Where does the word "minus" show up in the data? Please find each such line and copy it.

--- DATA FOR THIS TASK Enclosed Below ---

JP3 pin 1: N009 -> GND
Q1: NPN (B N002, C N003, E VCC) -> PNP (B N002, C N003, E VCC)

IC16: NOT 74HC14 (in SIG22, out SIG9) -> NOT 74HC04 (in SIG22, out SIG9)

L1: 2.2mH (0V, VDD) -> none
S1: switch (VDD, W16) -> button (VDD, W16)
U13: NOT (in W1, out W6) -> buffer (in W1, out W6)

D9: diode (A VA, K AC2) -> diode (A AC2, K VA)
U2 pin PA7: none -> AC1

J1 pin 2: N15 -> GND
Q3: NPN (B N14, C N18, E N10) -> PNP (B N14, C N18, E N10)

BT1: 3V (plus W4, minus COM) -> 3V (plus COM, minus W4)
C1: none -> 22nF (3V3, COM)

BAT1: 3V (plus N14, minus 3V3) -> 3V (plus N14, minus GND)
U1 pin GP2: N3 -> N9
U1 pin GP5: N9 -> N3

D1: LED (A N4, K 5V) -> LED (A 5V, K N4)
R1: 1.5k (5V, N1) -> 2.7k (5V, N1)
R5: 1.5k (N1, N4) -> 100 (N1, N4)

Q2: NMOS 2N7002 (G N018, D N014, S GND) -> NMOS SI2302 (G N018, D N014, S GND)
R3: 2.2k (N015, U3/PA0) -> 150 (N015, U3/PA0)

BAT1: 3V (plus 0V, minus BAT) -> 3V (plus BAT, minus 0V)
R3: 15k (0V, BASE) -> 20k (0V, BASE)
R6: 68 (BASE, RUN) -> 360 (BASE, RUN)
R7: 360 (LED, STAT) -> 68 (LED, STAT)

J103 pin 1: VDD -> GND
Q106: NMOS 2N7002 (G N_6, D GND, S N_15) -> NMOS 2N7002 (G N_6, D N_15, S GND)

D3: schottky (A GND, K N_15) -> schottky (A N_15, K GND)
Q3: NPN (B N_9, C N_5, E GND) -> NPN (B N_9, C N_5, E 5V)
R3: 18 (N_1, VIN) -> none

--- End of Enclosed DATA FOR THIS TASK ---

-- COMPLETED TASK --
BT1: 3V (plus W4, minus COM) -> 3V (plus COM, minus W4)
BAT1: 3V (plus N14, minus 3V3) -> 3V (plus N14, minus GND)
BAT1: 3V (plus 0V, minus BAT) -> 3V (plus BAT, minus 0V)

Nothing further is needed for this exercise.